§ **Detected change data**:
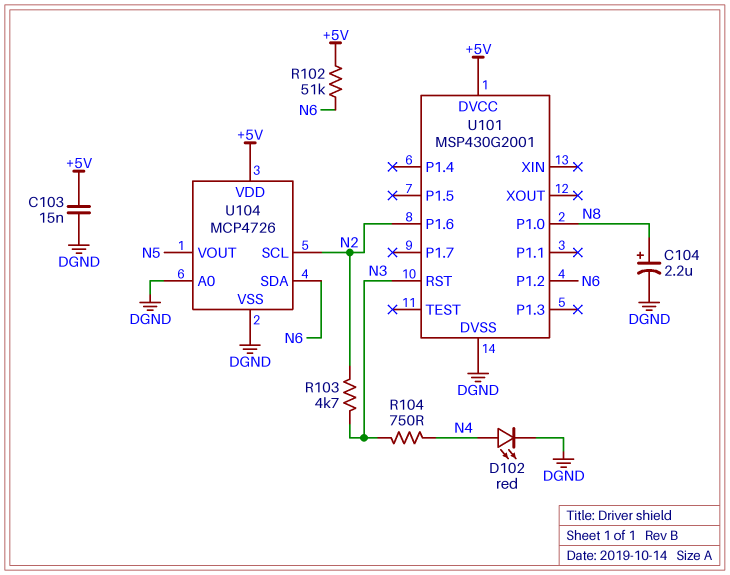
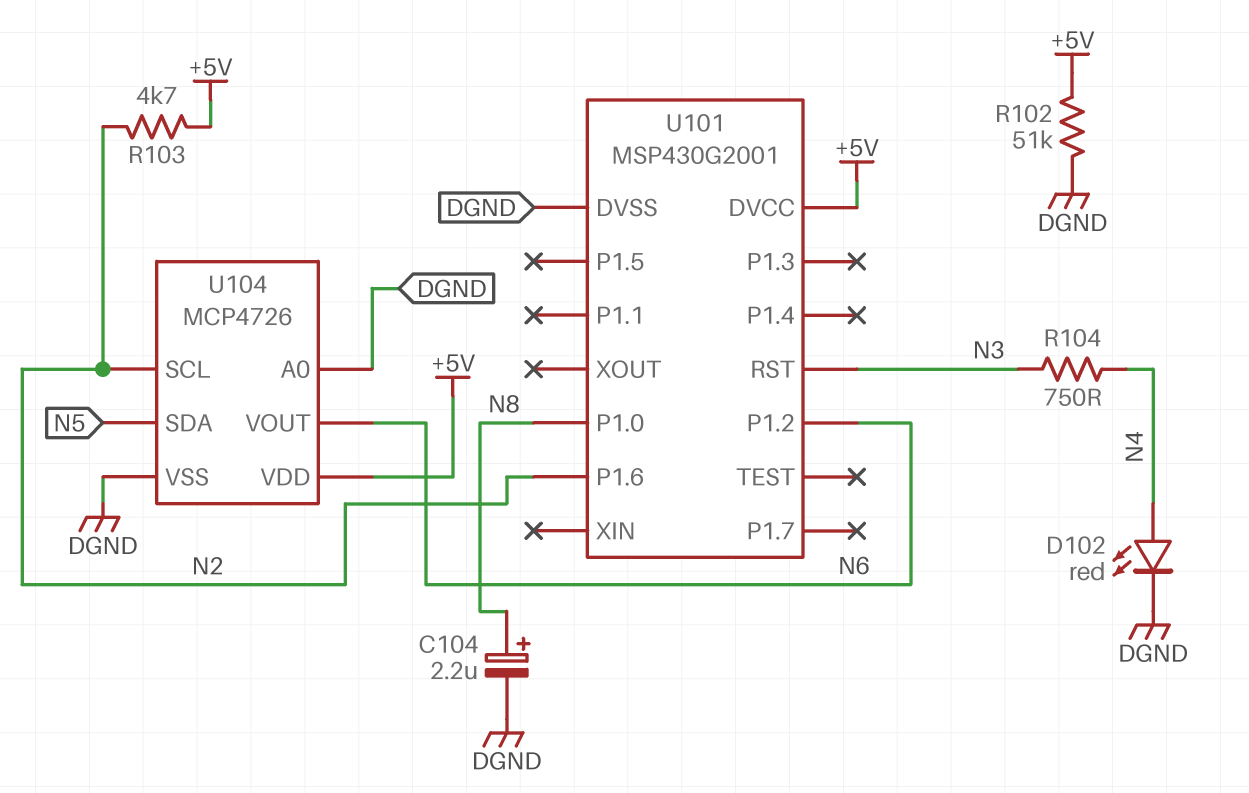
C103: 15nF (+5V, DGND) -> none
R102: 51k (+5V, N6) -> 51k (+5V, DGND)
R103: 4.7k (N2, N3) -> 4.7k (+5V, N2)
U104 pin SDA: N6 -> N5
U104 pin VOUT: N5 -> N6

§ **WORK REQUIRED**: Each line above that contains "DGND" must be copied out.

§ **EXERCISE ANSWER**:
C103: 15nF (+5V, DGND) -> none
R102: 51k (+5V, N6) -> 51k (+5V, DGND)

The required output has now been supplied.